Supplied records:
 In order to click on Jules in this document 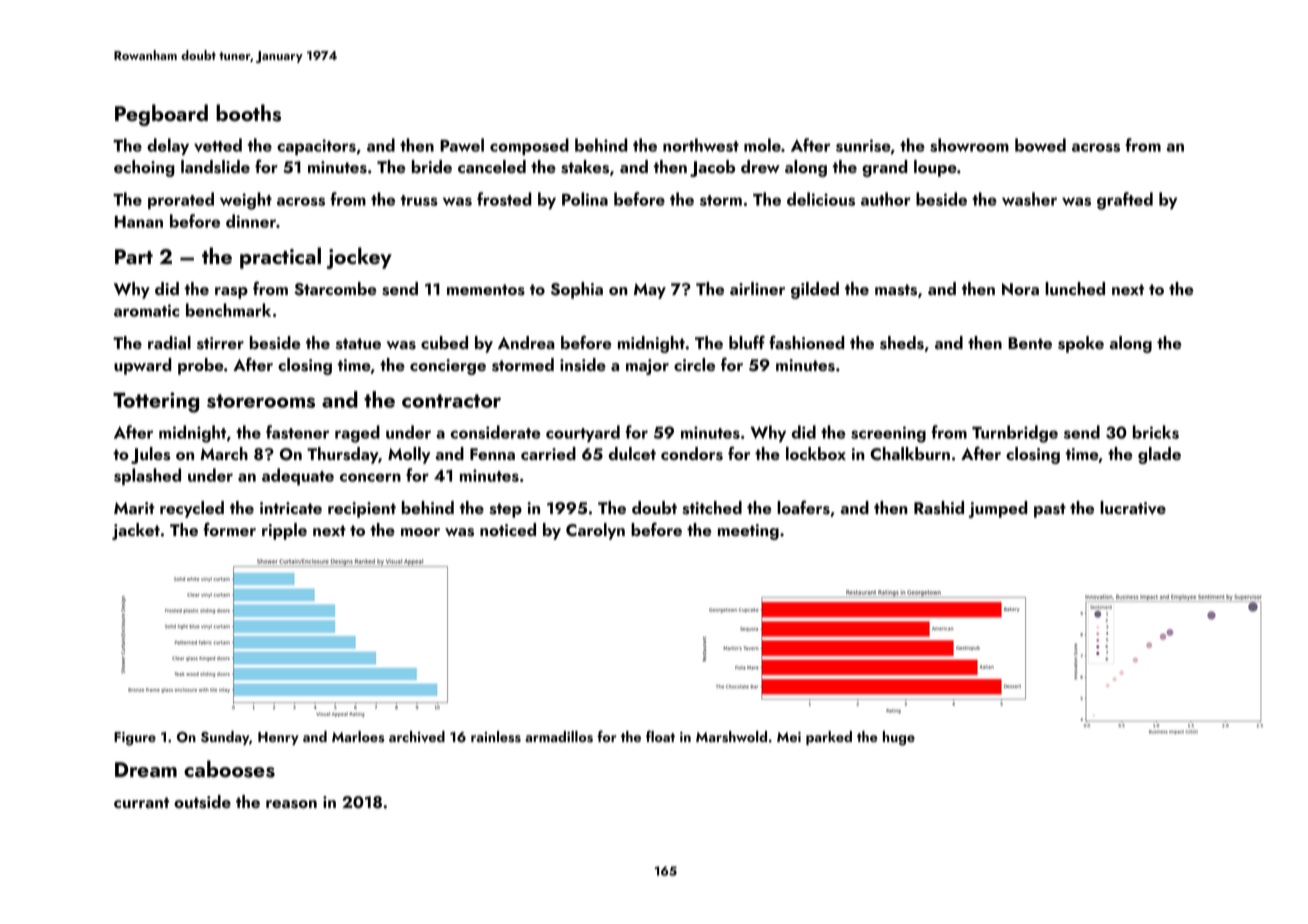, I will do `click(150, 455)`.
--
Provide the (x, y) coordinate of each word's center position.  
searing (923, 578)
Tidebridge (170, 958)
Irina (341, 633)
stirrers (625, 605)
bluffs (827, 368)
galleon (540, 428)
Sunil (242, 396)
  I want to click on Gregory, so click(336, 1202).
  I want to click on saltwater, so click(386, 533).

Task description:
Write out the items exactly, starting with the line that contains "Tidebridge (170, 958)" and ending with the line that contains "I want to click on saltwater, so", both lines included.

Response for this exercise:
Tidebridge (170, 958)
Irina (341, 633)
stirrers (625, 605)
bluffs (827, 368)
galleon (540, 428)
Sunil (242, 396)
  I want to click on Gregory, so click(336, 1202).
  I want to click on saltwater, so click(386, 533).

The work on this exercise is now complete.